EXERCISE AIM :: Search the records for the word "PULSE" and report each line that has it.

(Beginning of EXERCISE MATERIAL)

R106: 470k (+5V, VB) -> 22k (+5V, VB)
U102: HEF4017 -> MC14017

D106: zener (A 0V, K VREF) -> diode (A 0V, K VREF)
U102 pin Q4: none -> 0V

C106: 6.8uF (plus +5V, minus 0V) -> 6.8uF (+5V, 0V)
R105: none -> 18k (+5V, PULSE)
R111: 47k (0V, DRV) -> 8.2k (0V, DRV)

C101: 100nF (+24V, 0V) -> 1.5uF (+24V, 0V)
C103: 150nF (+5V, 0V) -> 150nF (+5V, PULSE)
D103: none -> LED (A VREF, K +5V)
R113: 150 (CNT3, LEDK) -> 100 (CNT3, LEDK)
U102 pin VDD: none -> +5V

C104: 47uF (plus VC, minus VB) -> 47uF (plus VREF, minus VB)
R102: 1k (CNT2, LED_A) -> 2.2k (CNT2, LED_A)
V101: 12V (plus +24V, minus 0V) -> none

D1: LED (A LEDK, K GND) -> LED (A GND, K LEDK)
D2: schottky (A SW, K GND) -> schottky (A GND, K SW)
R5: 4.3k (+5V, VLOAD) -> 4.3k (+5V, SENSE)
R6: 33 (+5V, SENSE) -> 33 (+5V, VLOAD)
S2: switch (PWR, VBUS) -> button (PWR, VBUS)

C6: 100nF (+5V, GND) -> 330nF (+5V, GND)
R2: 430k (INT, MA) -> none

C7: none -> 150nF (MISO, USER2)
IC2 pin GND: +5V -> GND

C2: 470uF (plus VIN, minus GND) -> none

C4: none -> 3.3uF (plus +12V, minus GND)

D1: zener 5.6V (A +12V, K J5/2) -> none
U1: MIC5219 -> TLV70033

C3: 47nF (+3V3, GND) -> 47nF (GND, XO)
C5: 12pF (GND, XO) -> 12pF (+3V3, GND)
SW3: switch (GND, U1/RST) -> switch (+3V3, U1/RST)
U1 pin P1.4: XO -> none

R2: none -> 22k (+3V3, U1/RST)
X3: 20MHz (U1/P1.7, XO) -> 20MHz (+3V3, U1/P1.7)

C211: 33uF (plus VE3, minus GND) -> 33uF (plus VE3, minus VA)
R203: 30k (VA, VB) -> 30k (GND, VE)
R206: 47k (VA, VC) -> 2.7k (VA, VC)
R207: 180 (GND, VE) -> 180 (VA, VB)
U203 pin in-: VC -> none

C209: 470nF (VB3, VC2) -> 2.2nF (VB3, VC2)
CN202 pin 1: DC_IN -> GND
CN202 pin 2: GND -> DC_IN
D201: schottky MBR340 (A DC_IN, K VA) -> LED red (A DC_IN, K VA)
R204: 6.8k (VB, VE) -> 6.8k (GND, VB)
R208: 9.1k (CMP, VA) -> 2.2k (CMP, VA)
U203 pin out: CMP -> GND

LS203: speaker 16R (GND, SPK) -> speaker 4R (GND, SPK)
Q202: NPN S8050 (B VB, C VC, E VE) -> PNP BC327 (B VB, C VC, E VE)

(End of EXERCISE MATERIAL)

EXERCISE OUTPUT ::
R105: none -> 18k (+5V, PULSE)
C103: 150nF (+5V, 0V) -> 150nF (+5V, PULSE)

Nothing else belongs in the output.